Pick out each line with the word "MISO" from the material that follows.

____________

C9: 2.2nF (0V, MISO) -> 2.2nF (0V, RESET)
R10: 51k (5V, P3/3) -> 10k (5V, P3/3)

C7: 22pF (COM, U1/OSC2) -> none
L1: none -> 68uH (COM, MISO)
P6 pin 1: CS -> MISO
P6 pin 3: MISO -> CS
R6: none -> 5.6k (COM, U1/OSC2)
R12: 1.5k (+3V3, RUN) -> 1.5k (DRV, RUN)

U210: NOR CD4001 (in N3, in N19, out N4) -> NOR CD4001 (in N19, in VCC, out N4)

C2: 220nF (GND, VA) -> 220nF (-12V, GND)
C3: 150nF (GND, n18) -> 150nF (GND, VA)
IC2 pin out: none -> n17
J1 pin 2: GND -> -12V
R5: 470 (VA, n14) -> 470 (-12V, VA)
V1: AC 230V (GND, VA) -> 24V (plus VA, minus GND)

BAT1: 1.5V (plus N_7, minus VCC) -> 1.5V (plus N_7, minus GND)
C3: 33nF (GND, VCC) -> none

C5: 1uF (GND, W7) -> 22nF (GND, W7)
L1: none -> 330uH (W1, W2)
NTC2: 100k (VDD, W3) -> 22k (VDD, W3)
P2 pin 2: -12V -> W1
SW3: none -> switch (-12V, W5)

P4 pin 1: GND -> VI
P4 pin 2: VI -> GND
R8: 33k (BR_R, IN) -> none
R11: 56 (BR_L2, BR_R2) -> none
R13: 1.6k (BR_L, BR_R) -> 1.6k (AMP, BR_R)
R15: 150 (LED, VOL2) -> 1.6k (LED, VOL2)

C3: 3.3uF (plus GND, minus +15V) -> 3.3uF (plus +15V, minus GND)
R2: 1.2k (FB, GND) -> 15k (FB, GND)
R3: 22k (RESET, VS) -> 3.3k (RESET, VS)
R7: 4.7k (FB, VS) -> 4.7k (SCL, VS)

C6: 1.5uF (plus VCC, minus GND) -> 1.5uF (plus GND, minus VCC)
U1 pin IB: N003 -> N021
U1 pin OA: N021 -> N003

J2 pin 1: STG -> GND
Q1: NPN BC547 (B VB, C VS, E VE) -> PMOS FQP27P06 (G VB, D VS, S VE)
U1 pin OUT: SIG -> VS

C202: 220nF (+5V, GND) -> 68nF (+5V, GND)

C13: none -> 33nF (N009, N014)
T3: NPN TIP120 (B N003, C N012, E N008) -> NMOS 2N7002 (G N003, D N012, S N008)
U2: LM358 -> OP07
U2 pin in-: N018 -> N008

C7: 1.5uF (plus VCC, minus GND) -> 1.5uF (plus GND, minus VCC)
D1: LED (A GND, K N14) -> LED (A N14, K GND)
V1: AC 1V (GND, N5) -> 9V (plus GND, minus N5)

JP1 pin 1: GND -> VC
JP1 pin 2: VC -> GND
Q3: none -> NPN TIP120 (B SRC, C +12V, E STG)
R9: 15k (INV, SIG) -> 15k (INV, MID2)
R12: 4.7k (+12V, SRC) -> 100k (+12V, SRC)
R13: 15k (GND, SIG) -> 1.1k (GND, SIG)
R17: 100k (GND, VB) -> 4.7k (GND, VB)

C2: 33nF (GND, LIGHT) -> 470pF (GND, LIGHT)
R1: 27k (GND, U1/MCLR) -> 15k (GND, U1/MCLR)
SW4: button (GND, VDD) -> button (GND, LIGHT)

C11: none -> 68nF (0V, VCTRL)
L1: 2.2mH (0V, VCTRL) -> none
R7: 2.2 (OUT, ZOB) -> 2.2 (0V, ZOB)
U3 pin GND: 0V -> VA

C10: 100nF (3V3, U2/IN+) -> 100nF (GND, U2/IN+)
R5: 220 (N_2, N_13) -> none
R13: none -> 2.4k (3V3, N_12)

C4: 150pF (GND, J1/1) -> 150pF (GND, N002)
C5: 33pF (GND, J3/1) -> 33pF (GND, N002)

____________

* **Expected answer**
C9: 2.2nF (0V, MISO) -> 2.2nF (0V, RESET)
L1: none -> 68uH (COM, MISO)
P6 pin 1: CS -> MISO
P6 pin 3: MISO -> CS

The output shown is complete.